(Data for this exercise Opens)

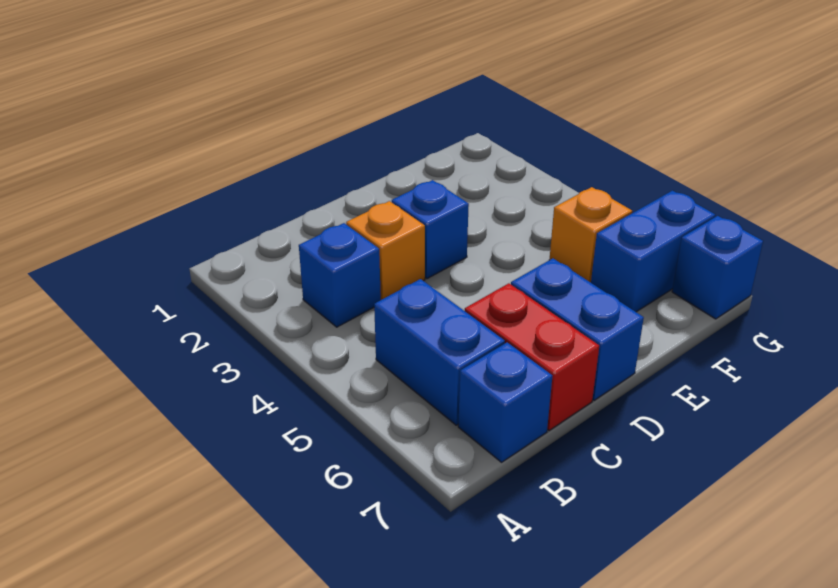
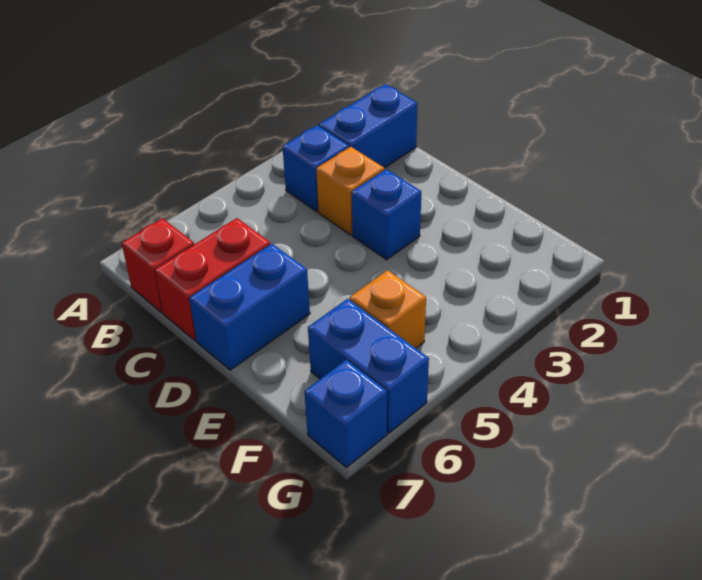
blue brick B5:B6 level 1 -> blue brick B1:B2 level 1
blue brick B7 level 1 -> red brick B7 level 1

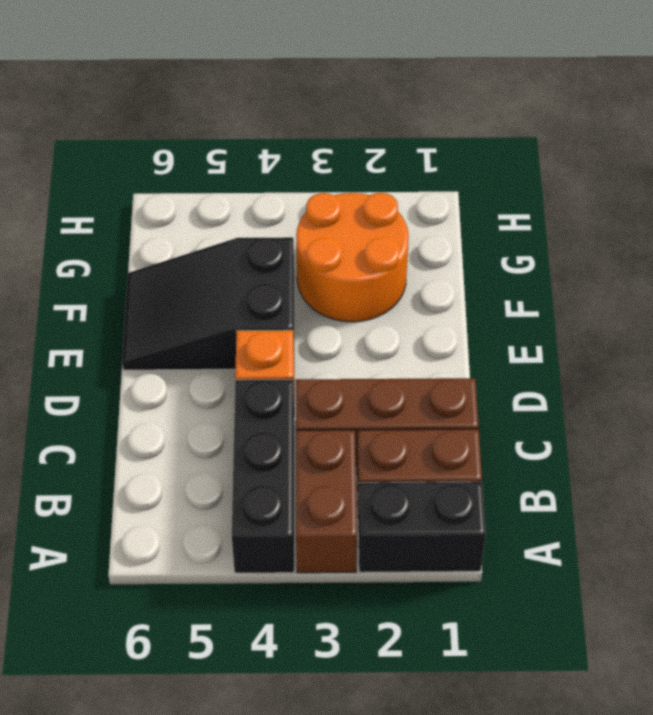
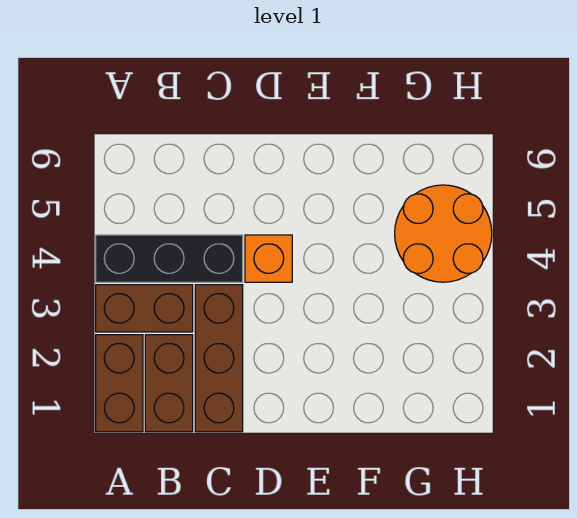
black brick A1:A2 level 1 -> brown brick A1:A2 level 1
black slope E4:F6 level 1 top 4 -> none
orange round brick F2:G3 level 1 -> orange round brick G4:H5 level 1

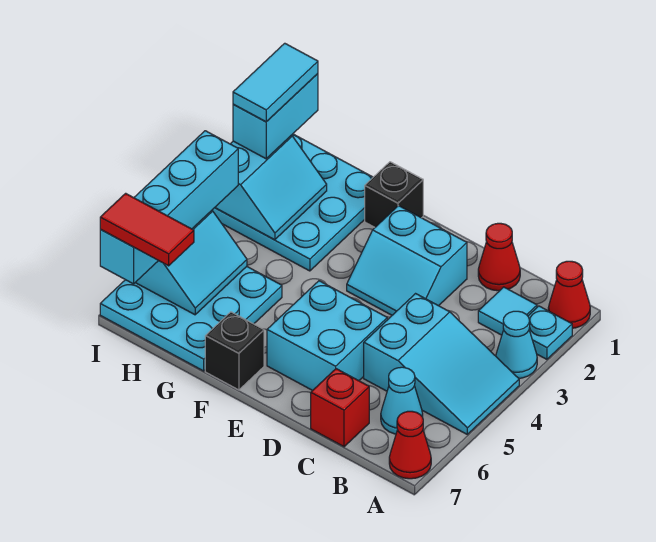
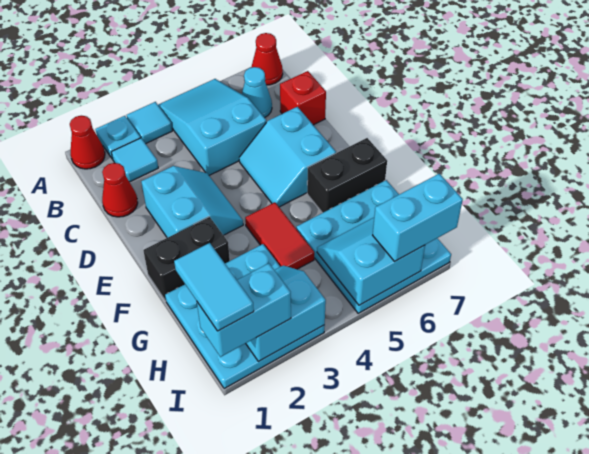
cyan cone A3 level 1 -> cyan tile A3 level 1
cyan brick D5:E6 level 1 -> cyan slope D5:E6 level 1 top 6
black brick F1 level 1 -> black brick F1:F2 level 1
black brick F7 level 1 -> black brick F6:F7 level 1
red tile H7:I7 level 4 -> red tile F4:G4 level 1
cyan tile I1:I2 level 4 -> cyan tile H1:I1 level 4
cyan brick I4:I7 level 3 -> cyan brick I6:I7 level 3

(Data for this exercise Closes)

■ **Your task**: Scan the entries above for the string "tile" and copy each line that contains it.

■ **Task response**:
cyan cone A3 level 1 -> cyan tile A3 level 1
red tile H7:I7 level 4 -> red tile F4:G4 level 1
cyan tile I1:I2 level 4 -> cyan tile H1:I1 level 4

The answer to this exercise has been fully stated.